* **What you have to do**: As you look over the data below, please find each line where the word "cutting" appears, then copy it.

* **Data supplied**:
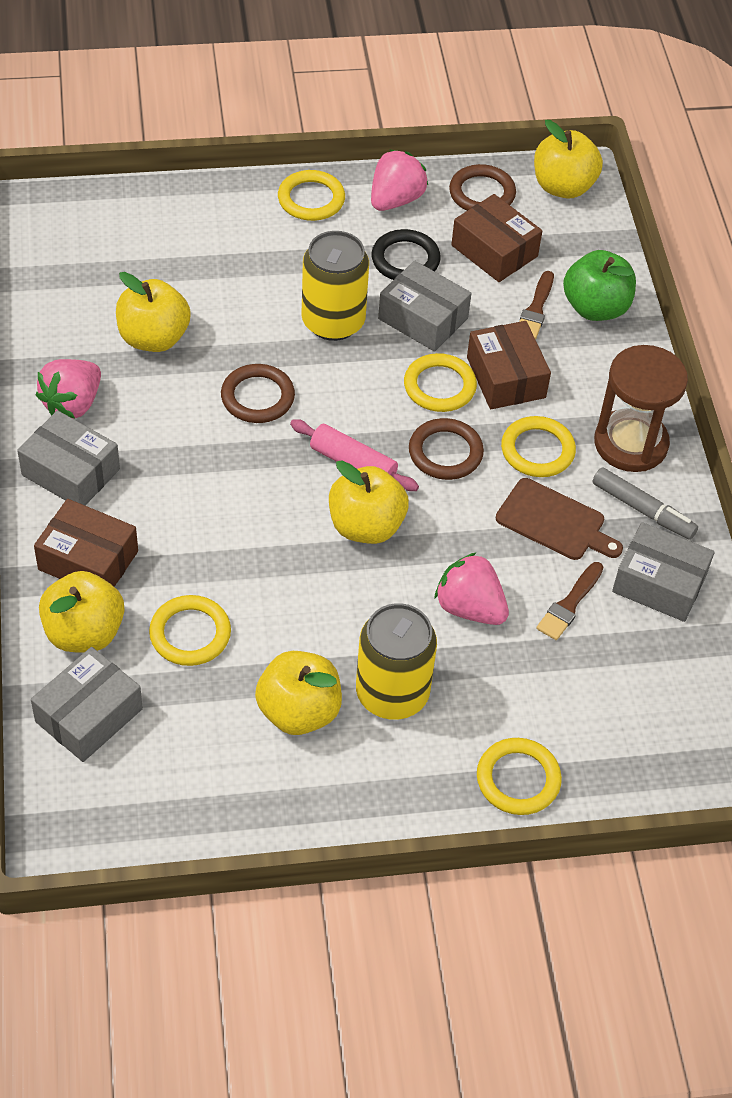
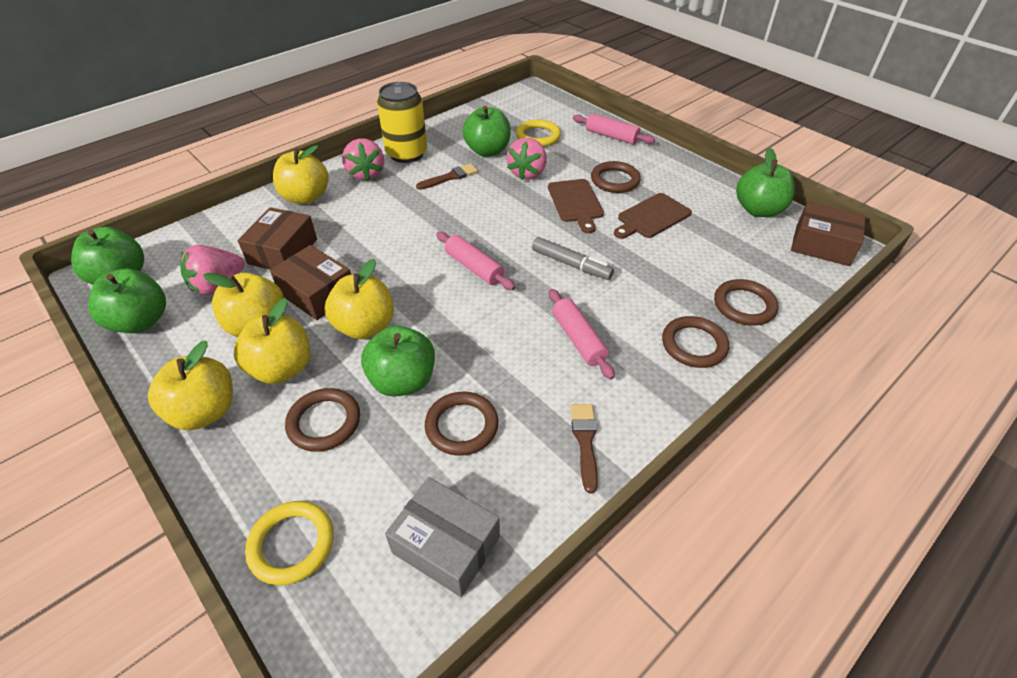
black ring: [371,229,441,280] = 1 -> none = 0
brown cutting board: [496,478,623,560] = 1 -> [548,179,604,233] [614,193,692,239] = 2
brown hourglass: [594,345,688,472] = 1 -> none = 0
brown ring: [221,364,295,423] [409,418,484,480] [449,164,516,211] = 3 -> [285,388,360,452] [425,392,499,456] [591,161,641,193] [662,316,729,368] [714,279,779,326] = 5
green apple: [563,250,636,321] = 1 -> [71,227,144,285] [88,269,166,333] [361,325,435,397] [462,106,511,157] [736,148,795,217] = 5
grey box: [17,410,120,505] [31,647,143,762] [378,261,472,352] [612,522,715,622] = 4 -> [385,477,500,597] = 1
pink rolling pin: [290,419,419,491] = 1 -> [436,232,515,290] [549,289,615,379] [573,114,655,144] = 3
yellow can: [301,231,369,341] [356,603,437,720] = 2 -> [377,82,427,163] = 1
yellow ring: [149,595,231,666] [278,170,345,221] [404,353,477,412] [477,738,562,815] [501,416,576,477] = 5 -> [245,501,334,585] [516,119,561,147] = 2

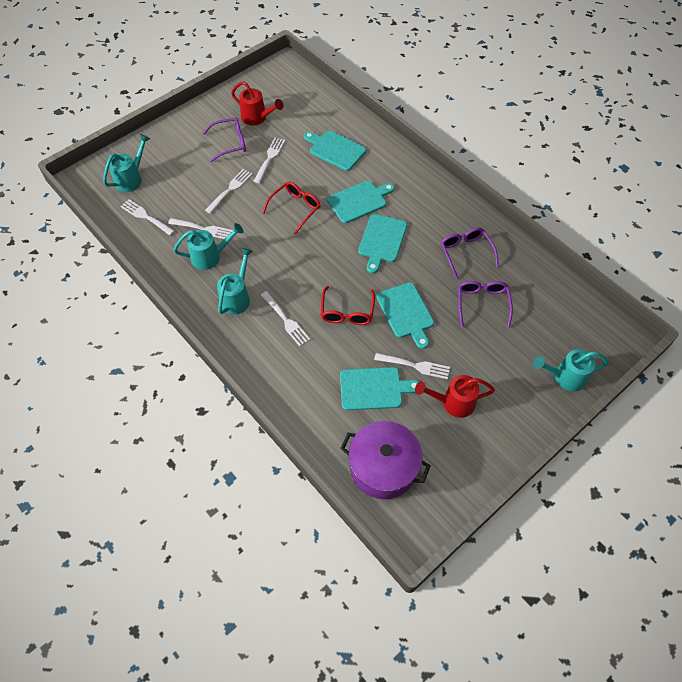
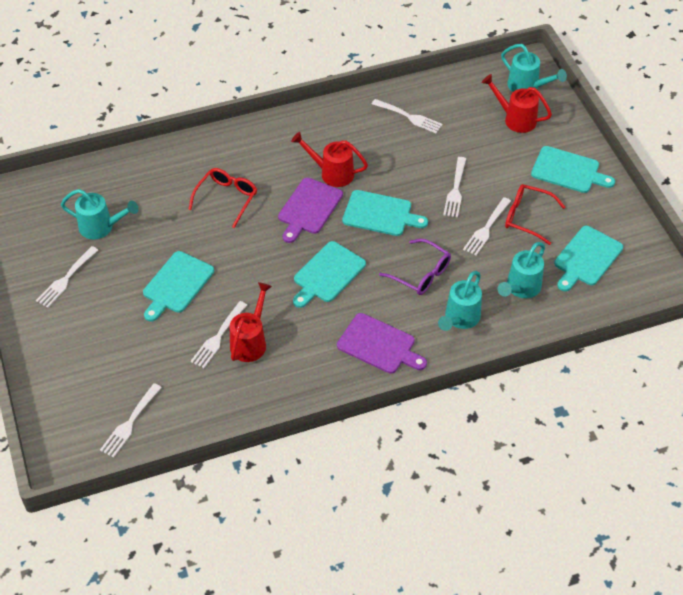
purple cutting board: none = 0 -> [278,178,343,243] [337,313,427,374] = 2
purple glasses: [203,117,246,162] [441,228,498,279] [458,281,513,327] = 3 -> [379,239,451,295] = 1
purple pot: [340,421,431,499] = 1 -> none = 0
red watering can: [231,81,284,126] [415,375,495,418] = 2 -> [230,282,272,362] [291,132,368,187] [481,74,552,133] = 3

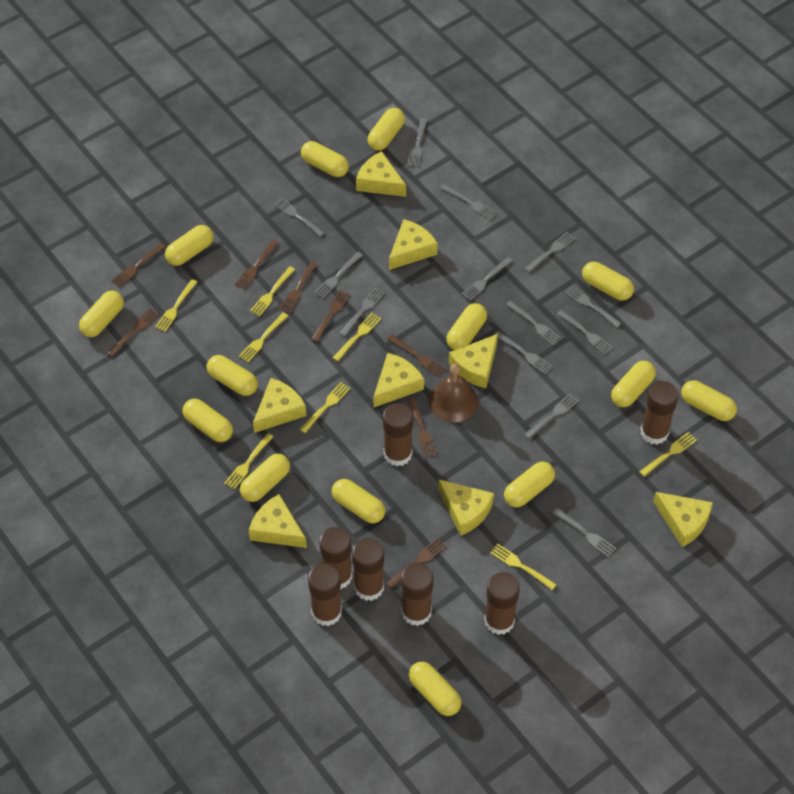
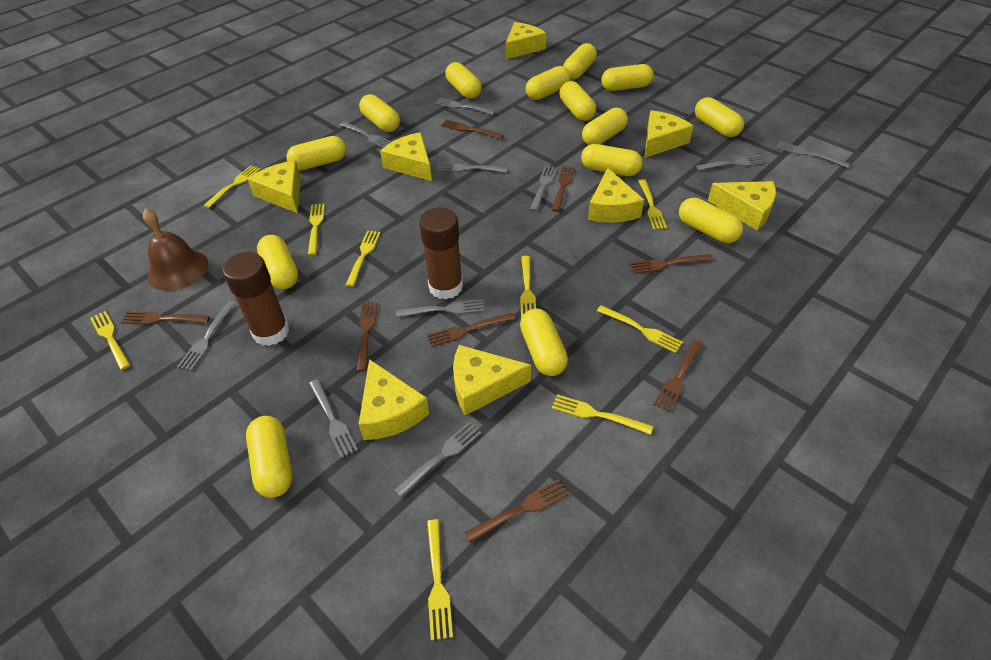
brown glue stick: [308,564,342,626] [319,527,352,589] [352,538,384,601] [383,403,413,466] [401,563,434,626] [484,572,520,635] [641,381,679,444] = 7 -> [222,252,289,346] [419,207,463,299] = 2
grey fork: [273,197,325,237] [314,252,363,299] [339,287,385,337] [407,118,427,167] [440,184,497,220] [461,257,513,301] [494,331,553,374] [506,300,562,346] [524,232,576,273] [524,393,579,439] [553,508,616,557] [557,310,614,355] [564,285,621,328] = 13 -> [177,301,236,371] [309,379,358,458] [340,122,391,148] [394,422,482,497] [396,299,485,317] [435,98,496,115] [436,162,507,173] [530,166,557,211] [696,155,767,171] [776,141,850,168] = 10
yellow fork: [155,279,197,332] [224,433,273,490] [239,312,288,362] [250,266,295,317] [300,382,351,433] [333,313,381,361] [490,544,557,590] [639,432,697,477] = 8 -> [90,311,130,370] [203,166,261,208] [308,204,325,255] [346,230,381,287] [427,519,453,641] [520,256,536,318] [552,394,653,435] [597,305,683,353] [638,179,667,230] = 9

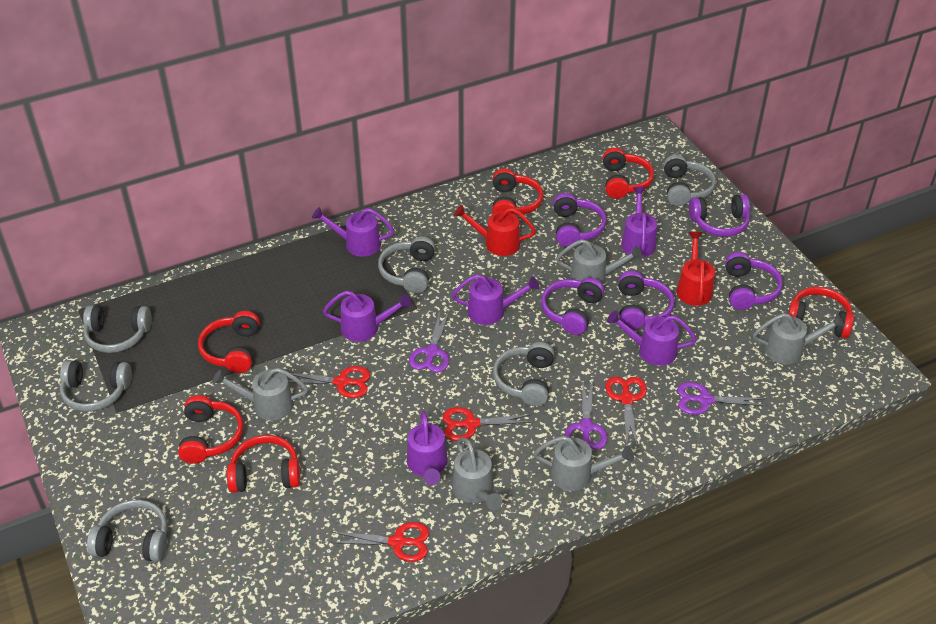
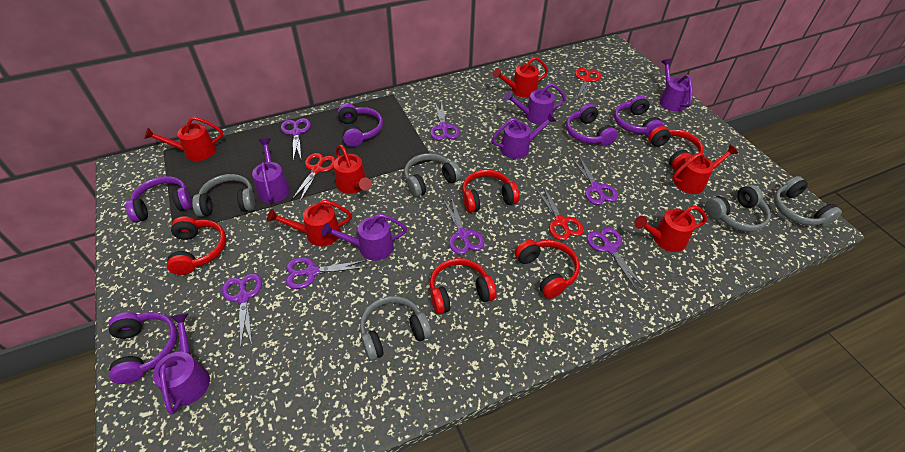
grey headphones: [60,360,132,412] [83,305,151,353] [87,500,168,562] [378,236,435,293] [493,342,554,406] [664,155,716,206] = 6 -> [192,174,255,217] [360,296,432,361] [404,153,461,197] [705,185,771,232] [774,176,842,227] = 5
grey watering can: [212,368,308,420] [452,437,502,510] [534,436,634,491] [556,239,642,284] [753,313,845,364] = 5 -> none = 0
purple scissors: [409,311,449,373] [565,382,607,450] [677,382,767,415] = 3 -> [222,273,262,348] [281,118,311,160] [286,257,368,289] [430,102,460,140] [443,197,485,255] [572,156,618,205] [587,227,644,289] = 7
red headphones: [178,395,243,464] [198,311,260,373] [227,435,300,493] [492,168,543,215] [603,148,654,199] [788,287,854,338] = 6 -> [167,216,226,275] [430,258,497,314] [462,169,520,213] [515,240,580,299] [648,126,704,171] = 5
red scissors: [288,366,370,398] [330,522,429,562] [442,407,533,441] [605,377,647,445] = 4 -> [291,153,336,203] [535,186,584,240] [575,68,601,101] = 3
red watering can: [454,205,536,256] [676,232,715,306] = 2 -> [144,117,223,161] [267,200,352,247] [334,144,372,194] [493,57,548,98] [634,205,707,252] [672,145,738,194] = 6

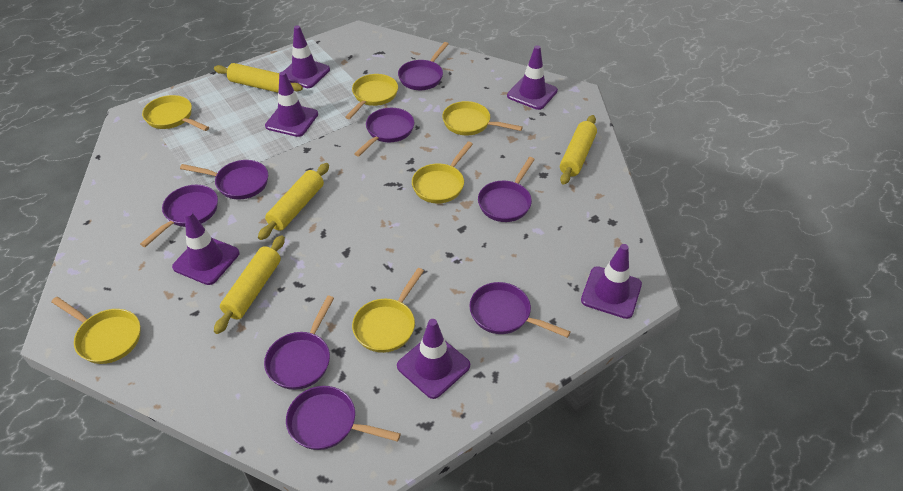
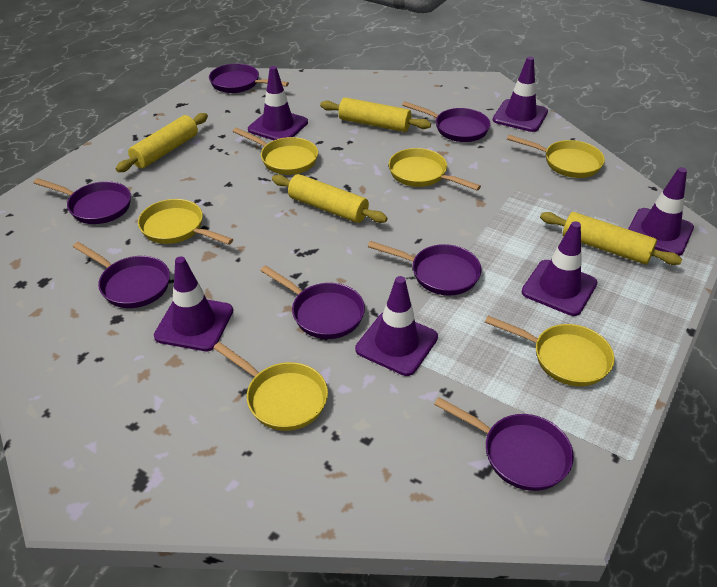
purple pan: [140,185,218,247] [180,160,268,200] [264,296,334,390] [286,386,401,450] [354,108,414,157] [398,42,448,90] [469,282,571,338] [478,157,535,222] = 8 -> [33,178,131,224] [73,242,170,308] [209,63,289,93] [260,265,365,339] [368,241,481,295] [402,101,490,142] [434,397,574,491] = 7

* **Exercise solution**:
brown cutting board: [496,478,623,560] = 1 -> [548,179,604,233] [614,193,692,239] = 2
purple cutting board: none = 0 -> [278,178,343,243] [337,313,427,374] = 2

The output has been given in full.